--- Input data ---
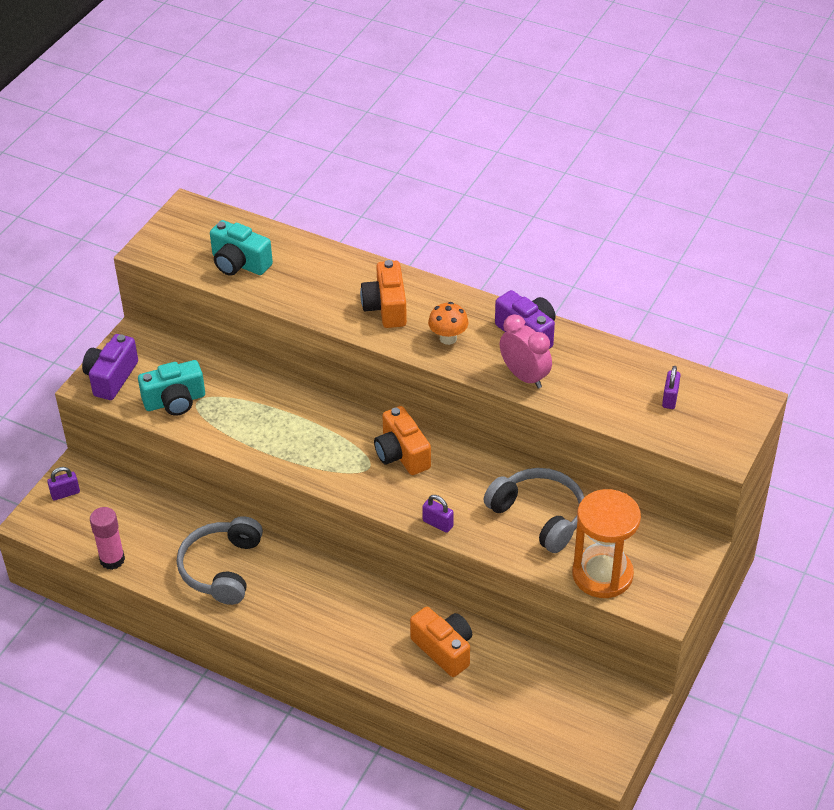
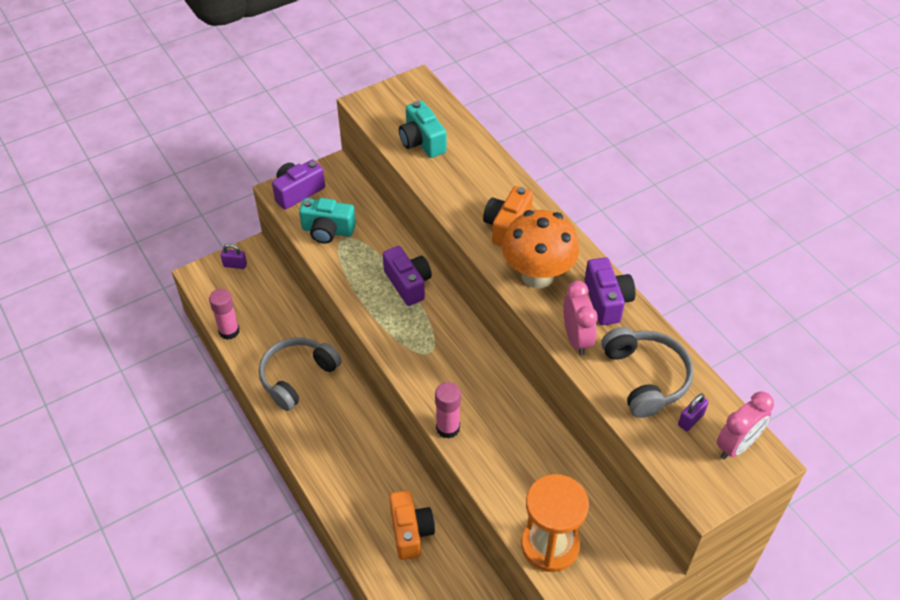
camera: 30 degrees right, 5 degrees up
(299, 415) = (408, 283): none -> purple camera
(402, 454) = (462, 354): orange camera -> none
(438, 523) = (448, 428): purple padlock -> pink glue stick
(448, 338) = (537, 275): orange mushroom -> orange mushroom, size x2.02
(539, 516) = (533, 463): grey headphones -> grey headphones (645, 378)
(721, 401) = (736, 445): none -> pink clock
---
● **Assignment**
What the answer needs is every line from the data above with "purple" in it.

● **Task result**
(299, 415) = (408, 283): none -> purple camera
(438, 523) = (448, 428): purple padlock -> pink glue stick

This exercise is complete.